What needs to be done:
Check every line of the material below for the string "orange". State how many lines have it.

Data excerpts:

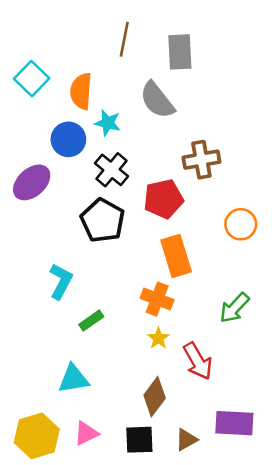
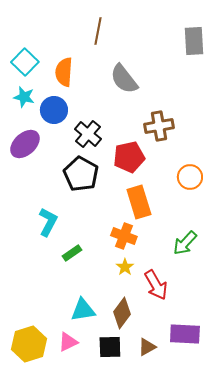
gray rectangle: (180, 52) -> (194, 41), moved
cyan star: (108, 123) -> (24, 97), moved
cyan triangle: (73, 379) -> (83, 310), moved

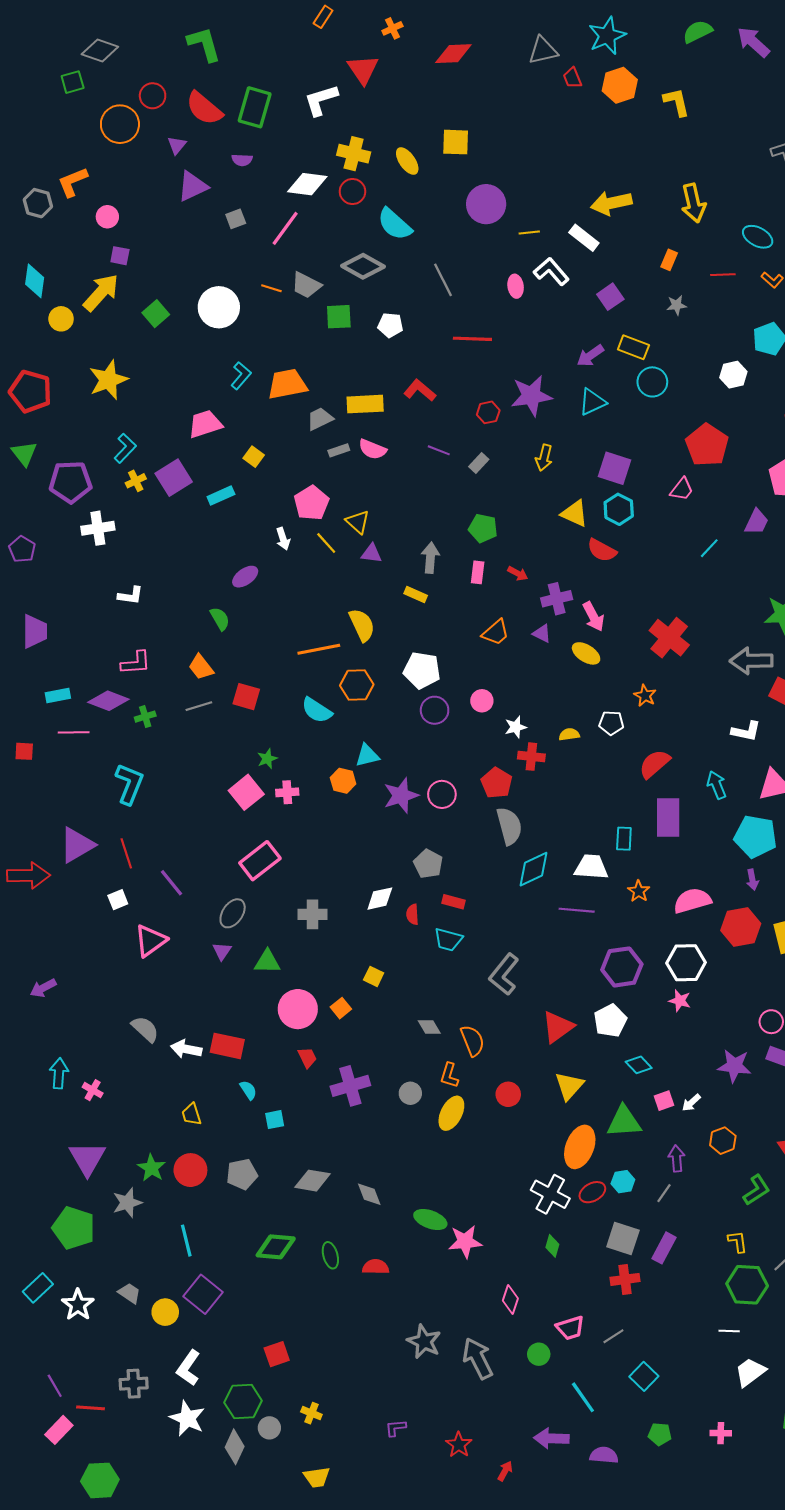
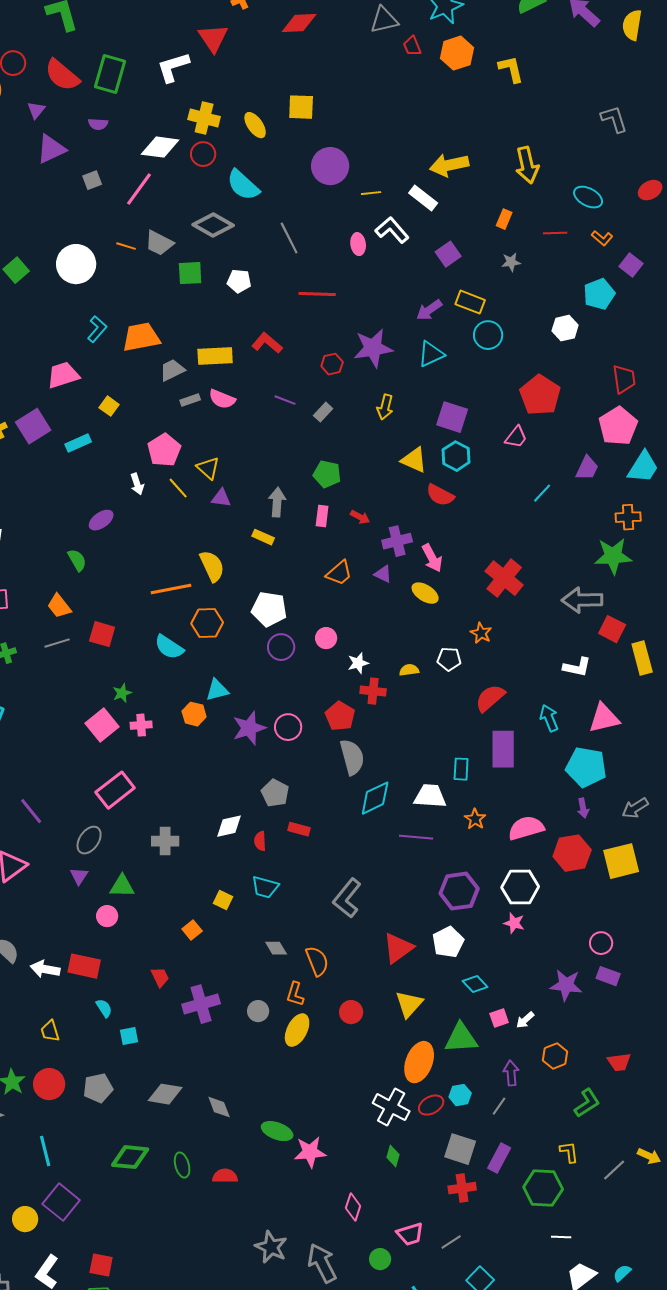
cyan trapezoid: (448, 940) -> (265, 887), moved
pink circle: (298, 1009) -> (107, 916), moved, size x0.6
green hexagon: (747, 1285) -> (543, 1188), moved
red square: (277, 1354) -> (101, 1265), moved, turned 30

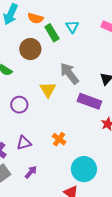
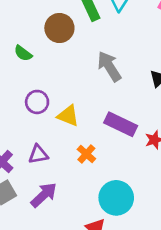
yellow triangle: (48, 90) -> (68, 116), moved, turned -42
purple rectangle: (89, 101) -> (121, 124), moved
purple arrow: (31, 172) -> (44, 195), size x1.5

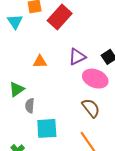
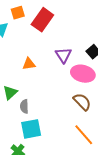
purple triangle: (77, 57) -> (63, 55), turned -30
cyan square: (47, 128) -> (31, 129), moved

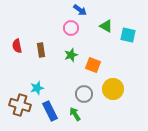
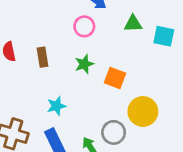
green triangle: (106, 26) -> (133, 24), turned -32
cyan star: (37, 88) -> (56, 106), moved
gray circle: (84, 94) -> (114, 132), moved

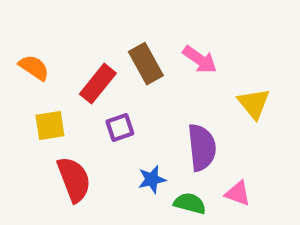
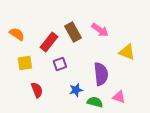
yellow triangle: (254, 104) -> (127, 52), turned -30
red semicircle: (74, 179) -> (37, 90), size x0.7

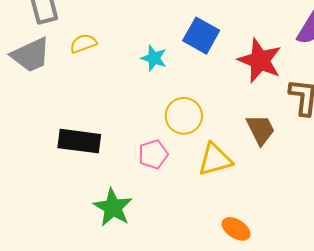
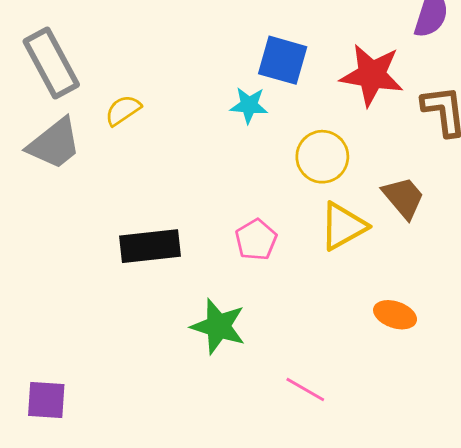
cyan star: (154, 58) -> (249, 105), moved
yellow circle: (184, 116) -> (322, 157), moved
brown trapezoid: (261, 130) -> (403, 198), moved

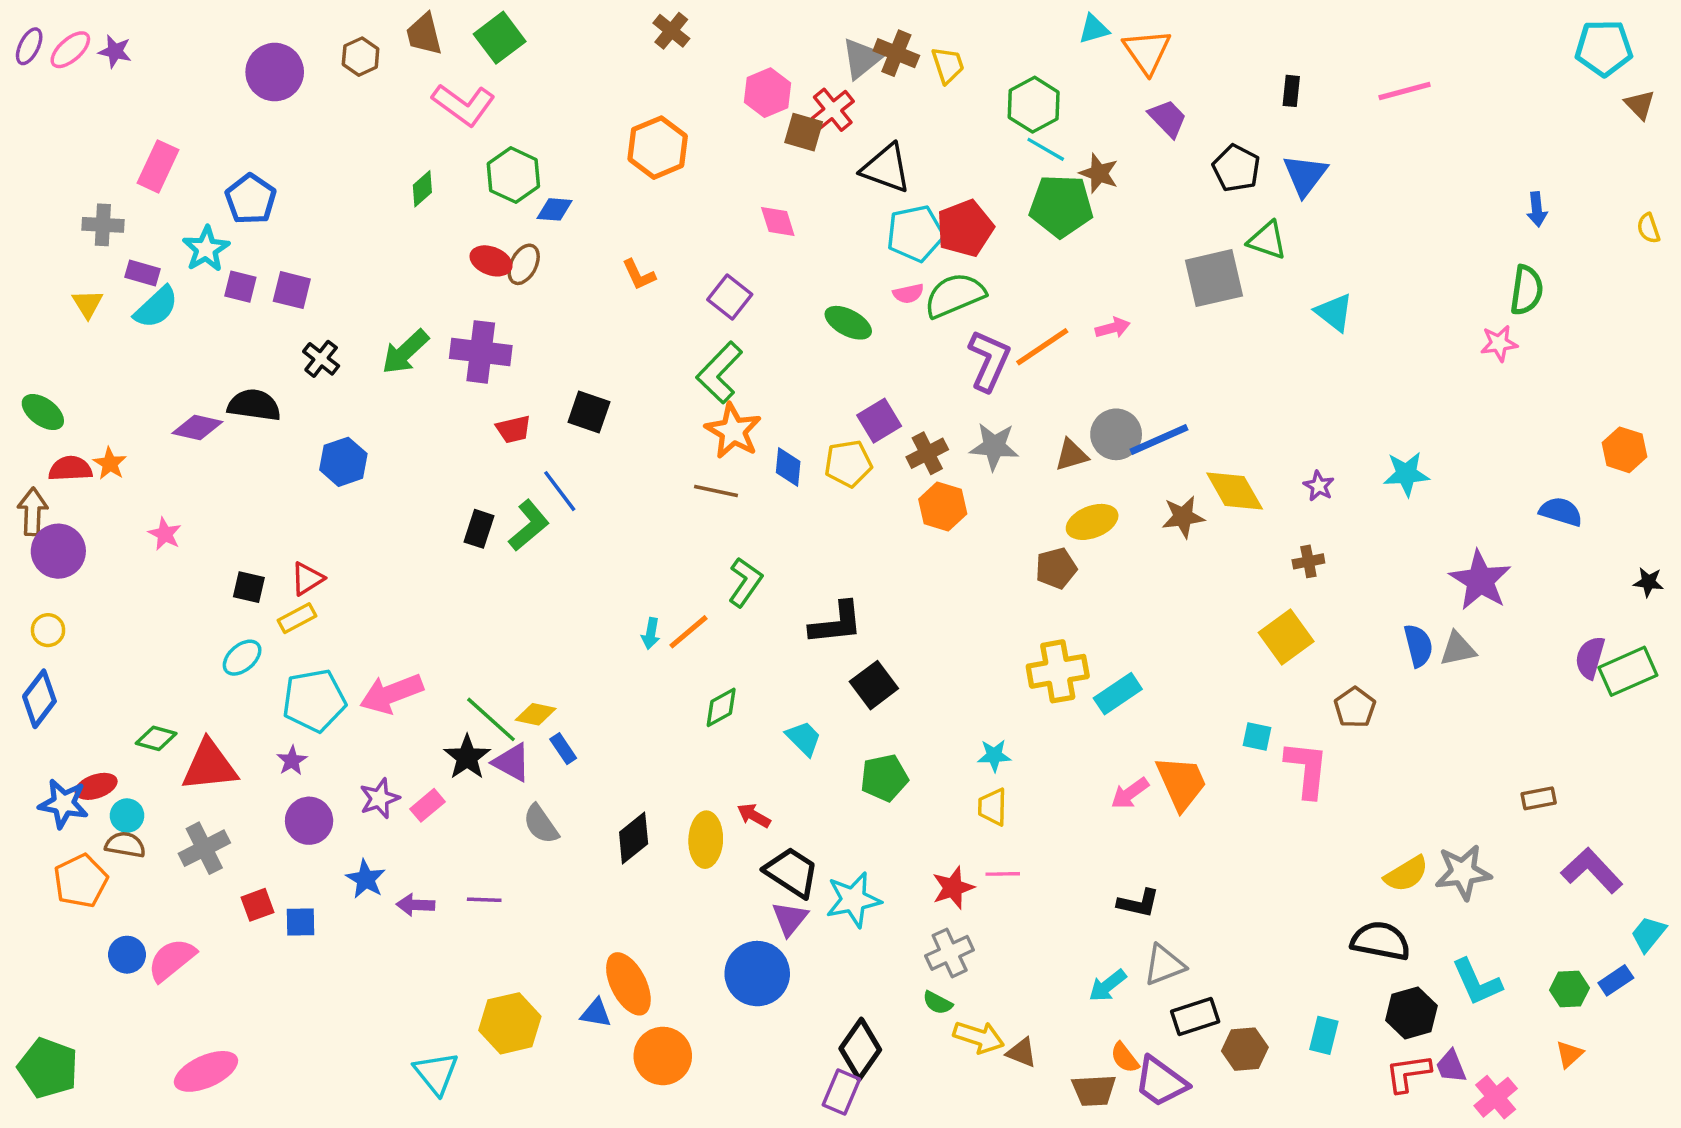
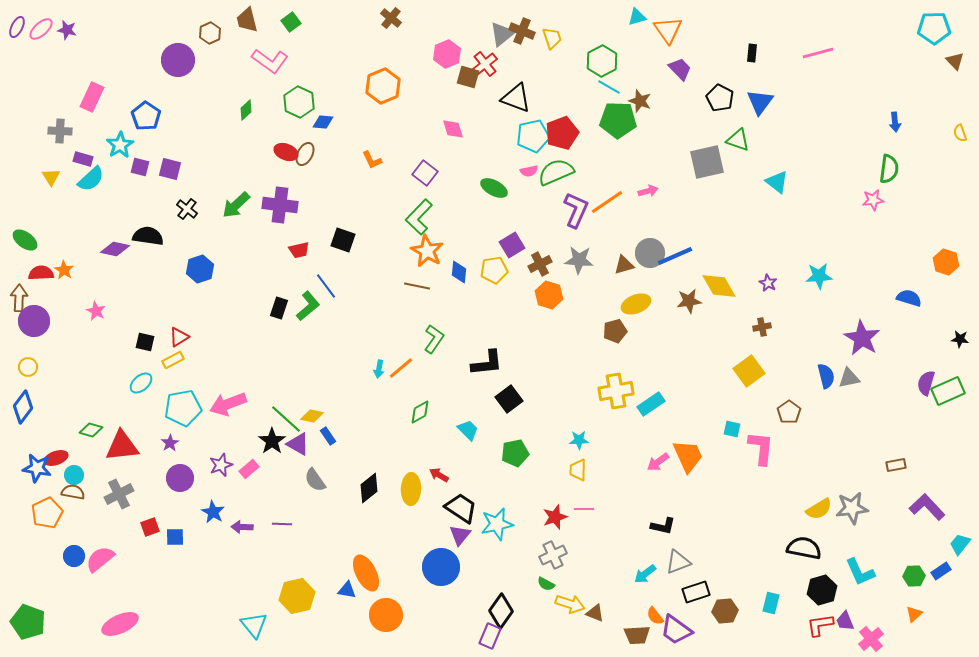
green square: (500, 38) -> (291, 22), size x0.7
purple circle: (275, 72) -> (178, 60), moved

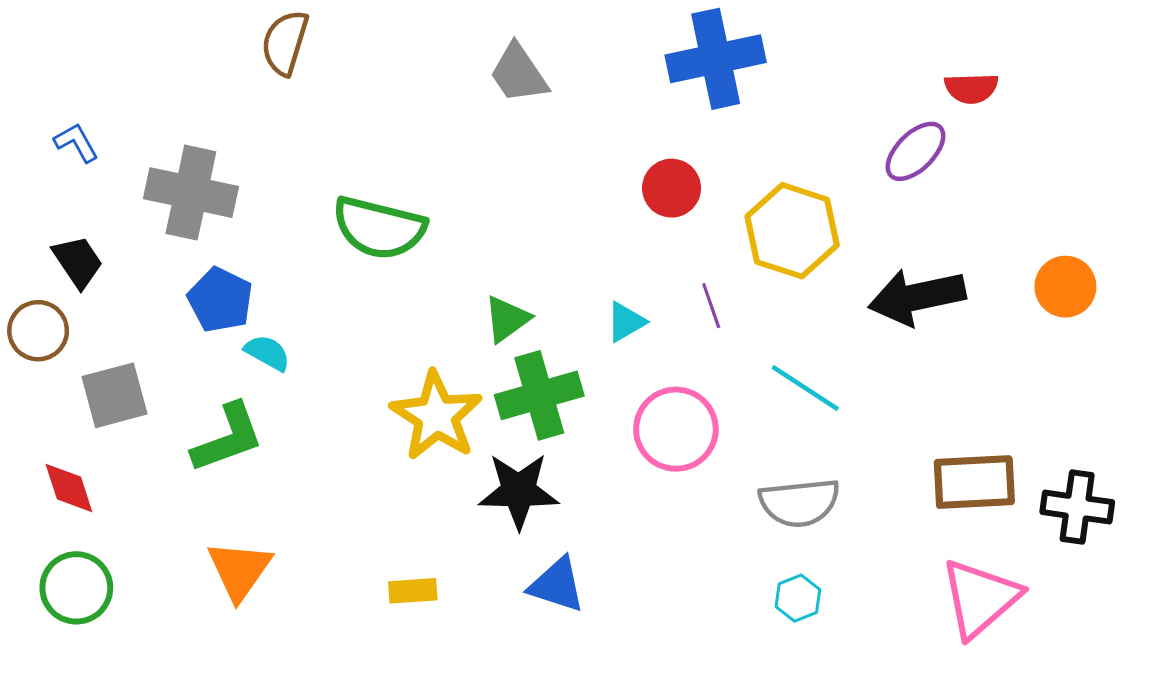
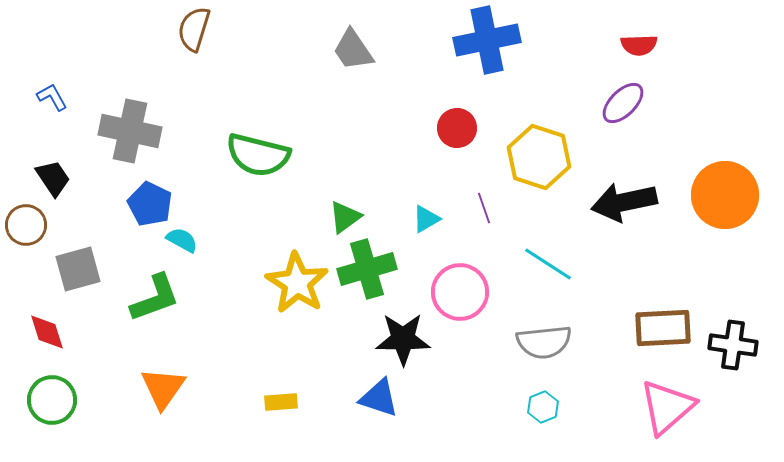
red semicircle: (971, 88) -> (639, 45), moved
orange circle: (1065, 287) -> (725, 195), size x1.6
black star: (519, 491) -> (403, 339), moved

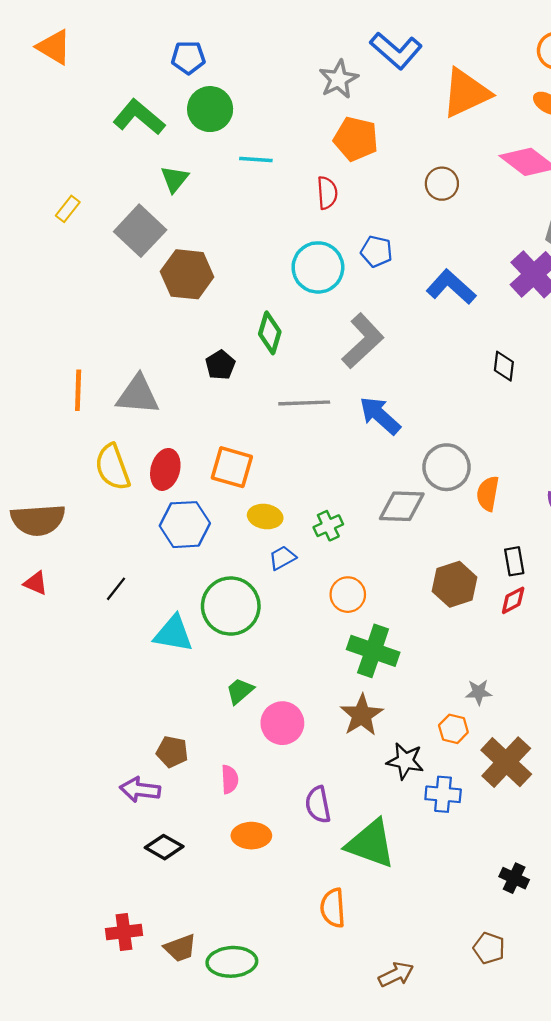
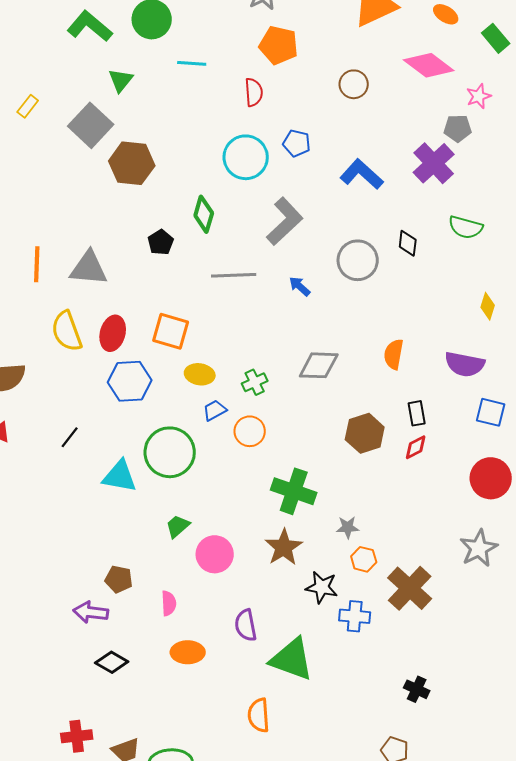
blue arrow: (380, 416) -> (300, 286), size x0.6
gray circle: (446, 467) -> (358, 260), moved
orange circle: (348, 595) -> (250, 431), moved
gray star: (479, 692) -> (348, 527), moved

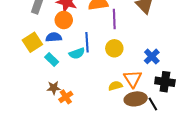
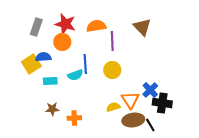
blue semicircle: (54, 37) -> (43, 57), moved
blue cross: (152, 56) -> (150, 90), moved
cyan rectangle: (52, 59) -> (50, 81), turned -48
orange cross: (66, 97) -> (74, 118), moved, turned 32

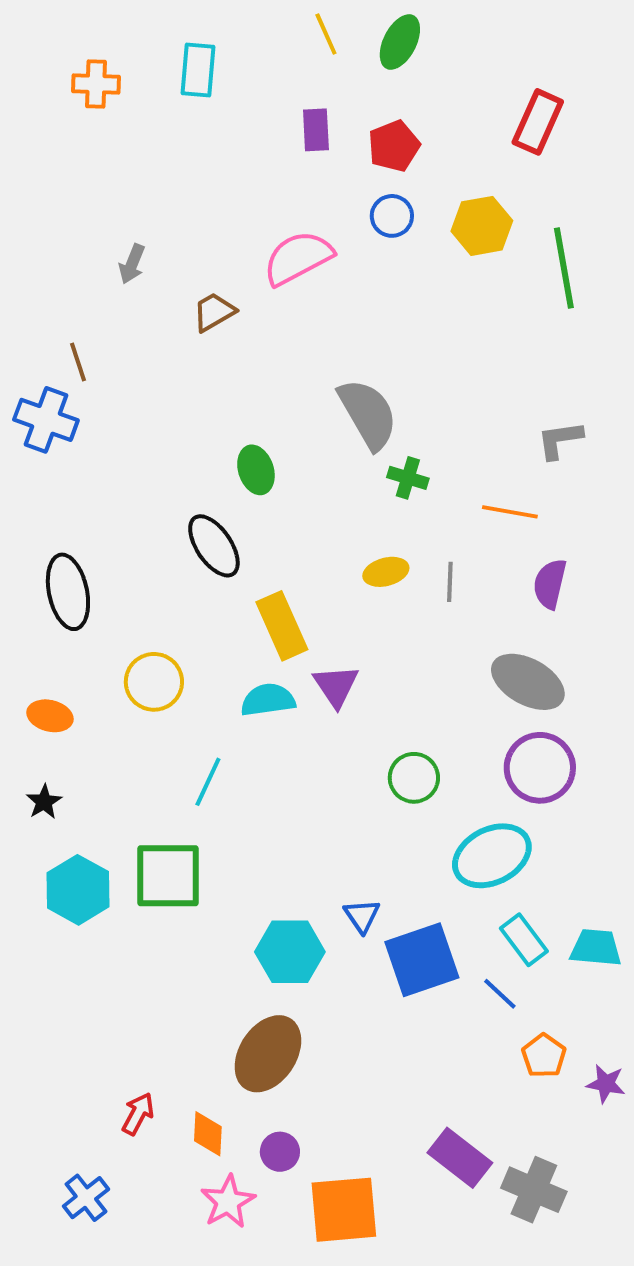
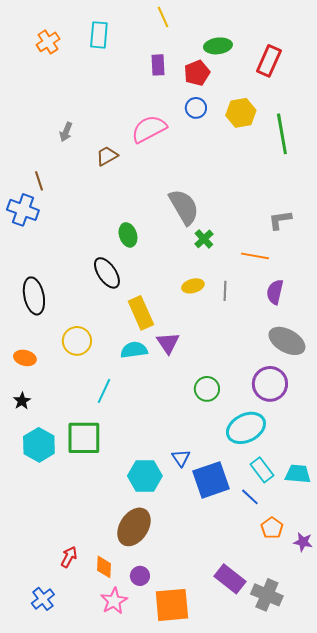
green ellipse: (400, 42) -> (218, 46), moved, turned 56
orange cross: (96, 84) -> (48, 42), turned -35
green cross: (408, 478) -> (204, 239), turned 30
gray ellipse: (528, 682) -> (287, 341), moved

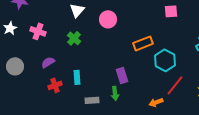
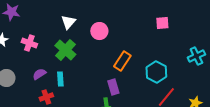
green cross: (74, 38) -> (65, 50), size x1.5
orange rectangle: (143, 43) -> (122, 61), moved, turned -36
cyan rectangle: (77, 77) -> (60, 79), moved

Task response:
5